- **Data shown**:
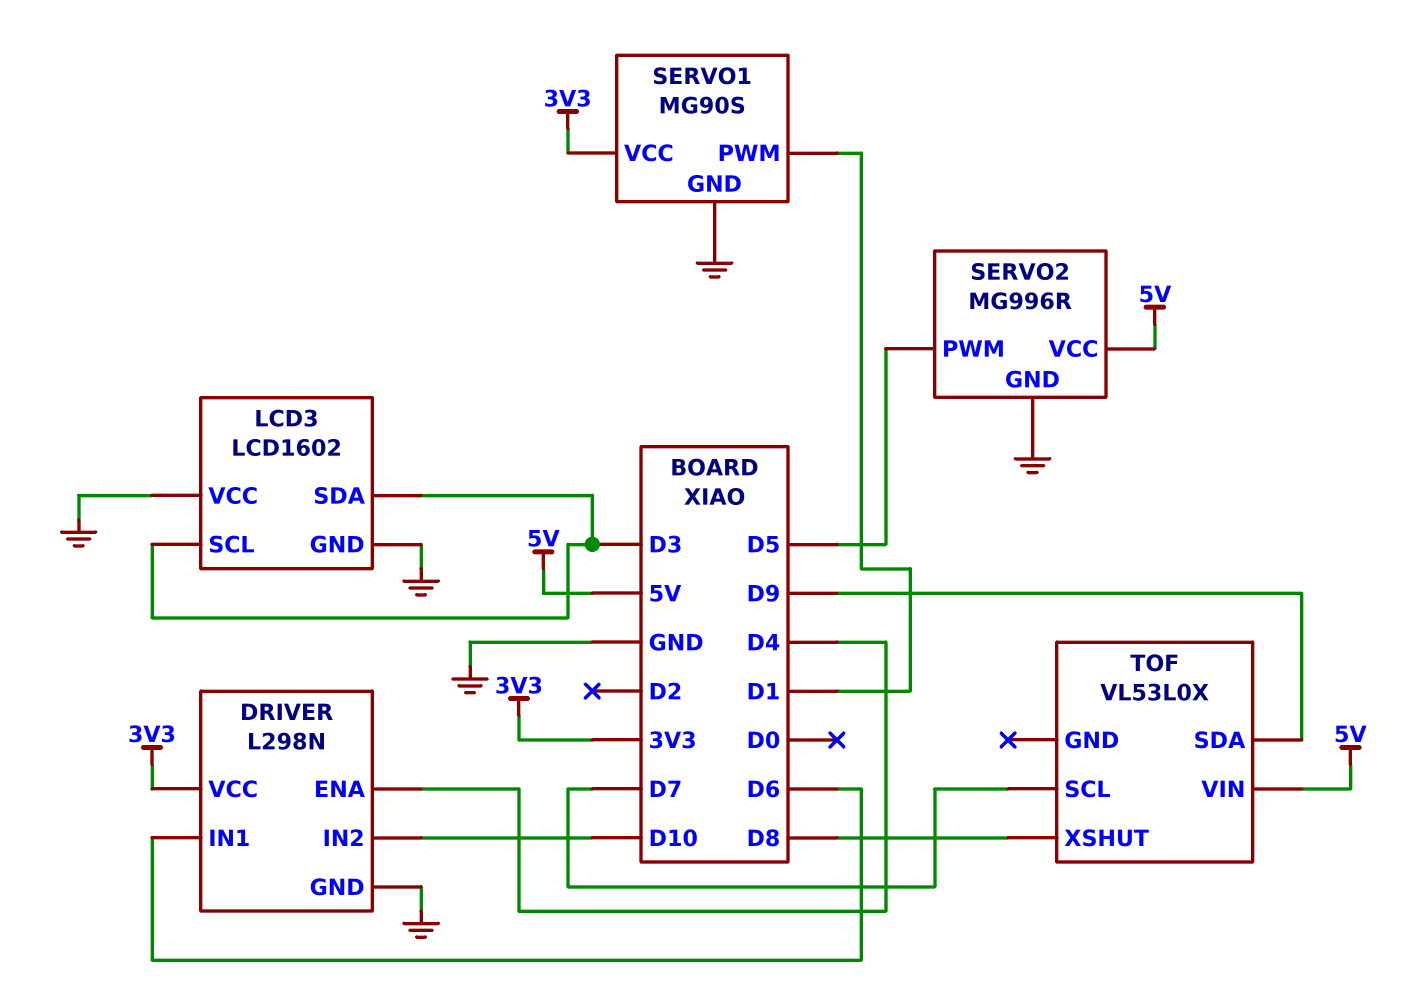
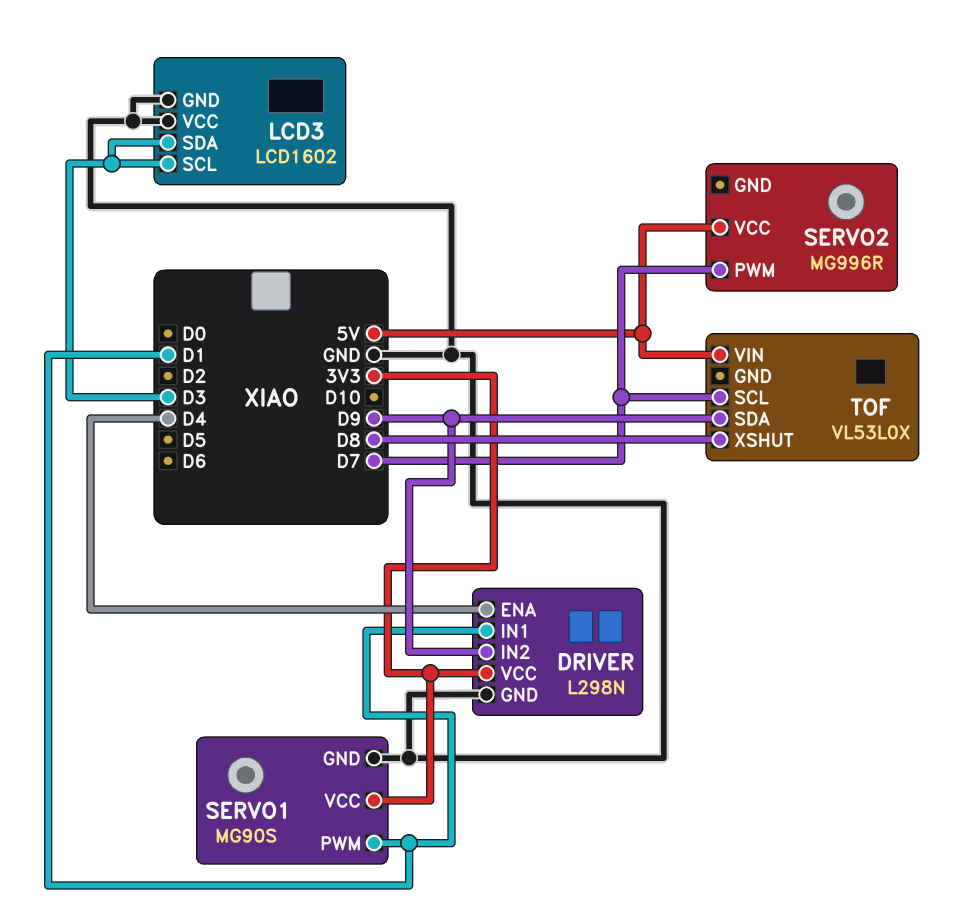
DRIVER pin IN1: D6 -> D1
DRIVER pin IN2: D10 -> D9
SERVO2 pin GND: GND -> none
SERVO2 pin PWM: D5 -> D7

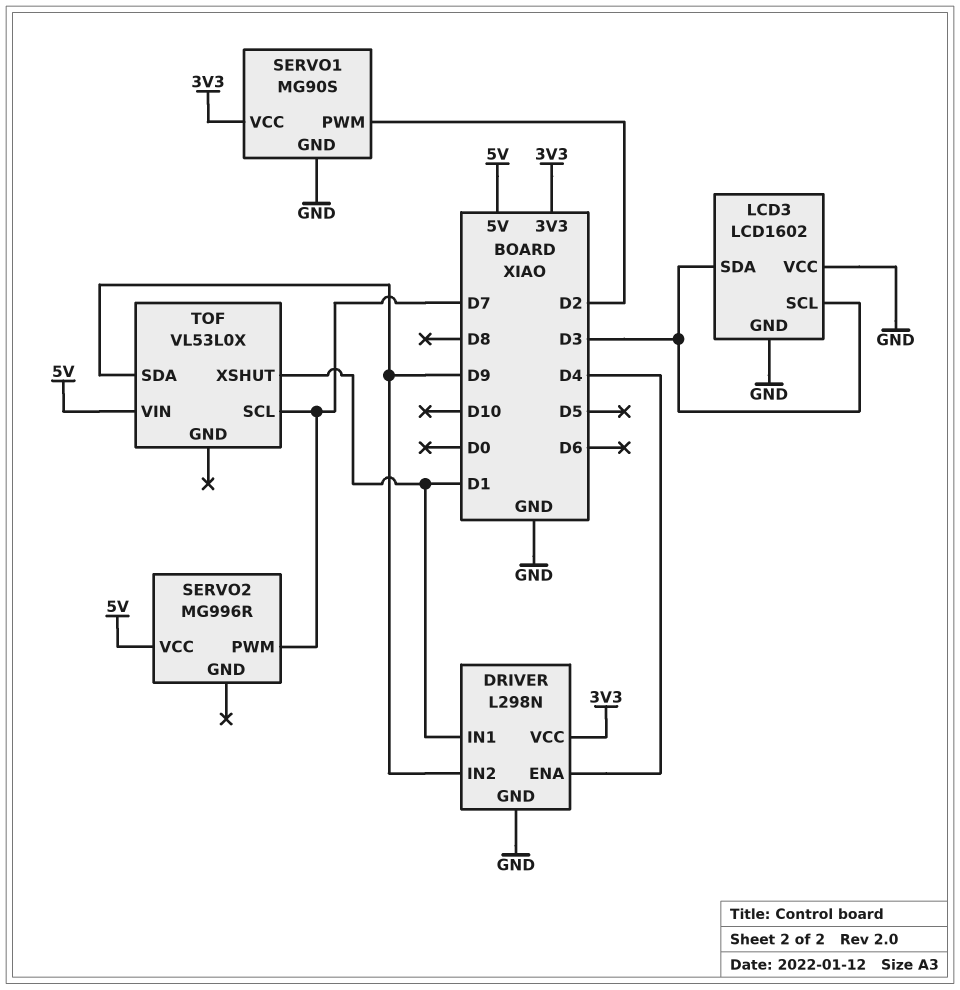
SERVO1 pin PWM: D1 -> D2
TOF pin XSHUT: D8 -> D1

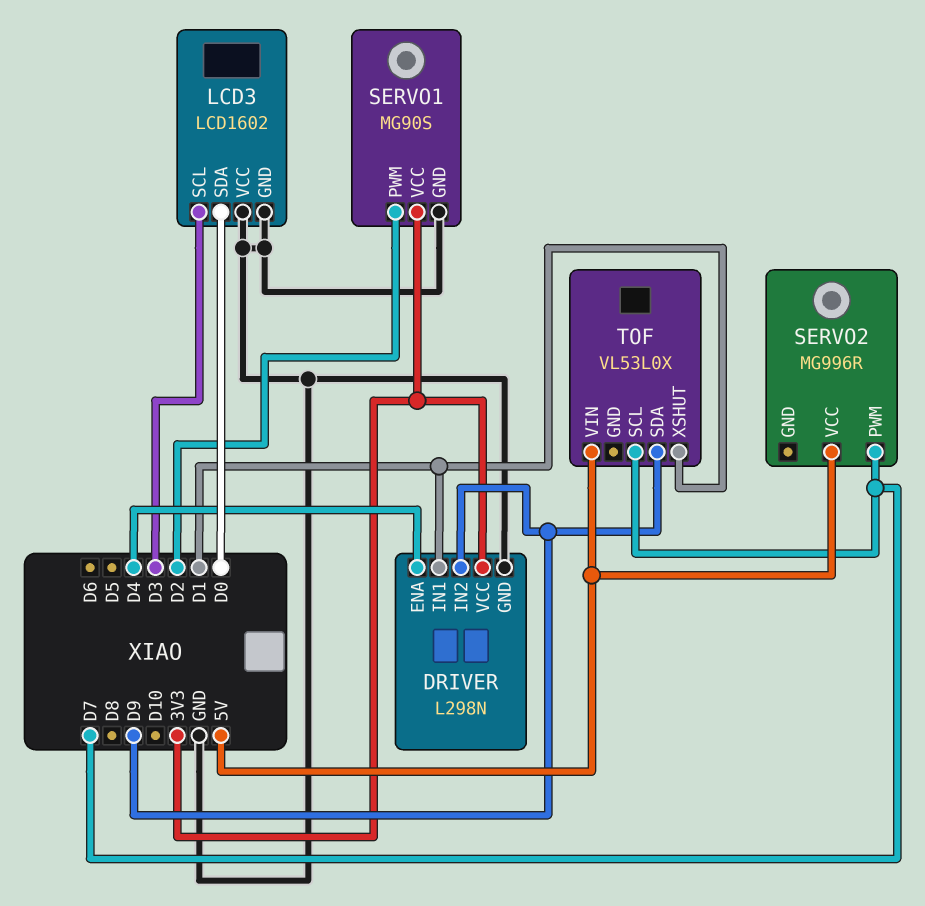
LCD3 pin SDA: D3 -> D0

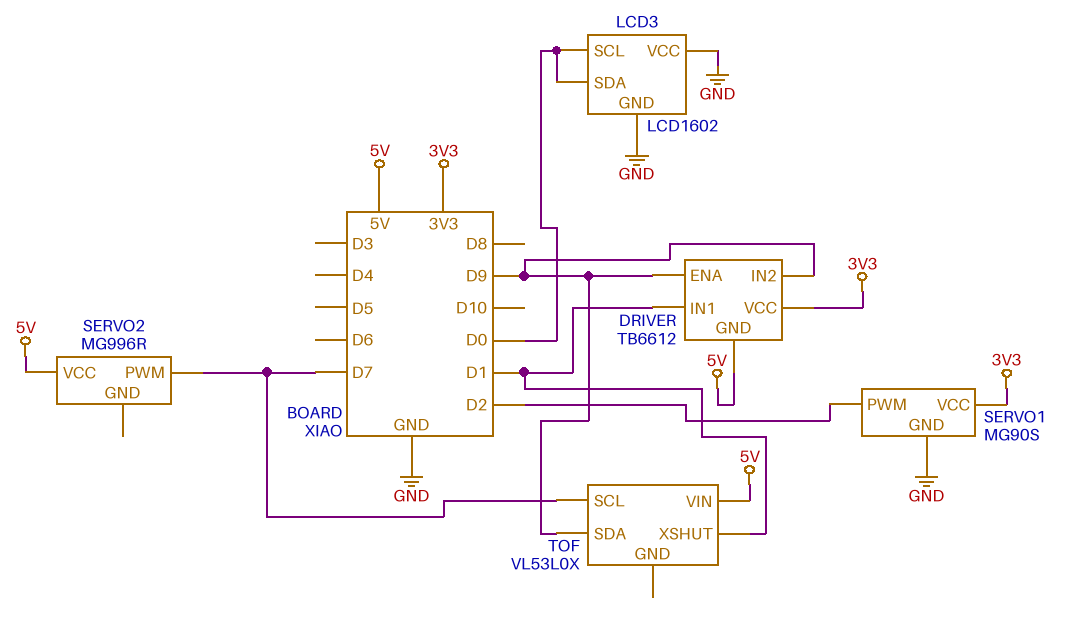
DRIVER: L298N -> TB6612
DRIVER pin ENA: D4 -> D9
DRIVER pin GND: GND -> 5V
LCD3 pin SCL: D3 -> D0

- **How to complete this task**: Which lines above hold the string "DRIVER"? Show each of them.

- **Your response**:
DRIVER pin IN1: D6 -> D1
DRIVER pin IN2: D10 -> D9
DRIVER: L298N -> TB6612
DRIVER pin ENA: D4 -> D9
DRIVER pin GND: GND -> 5V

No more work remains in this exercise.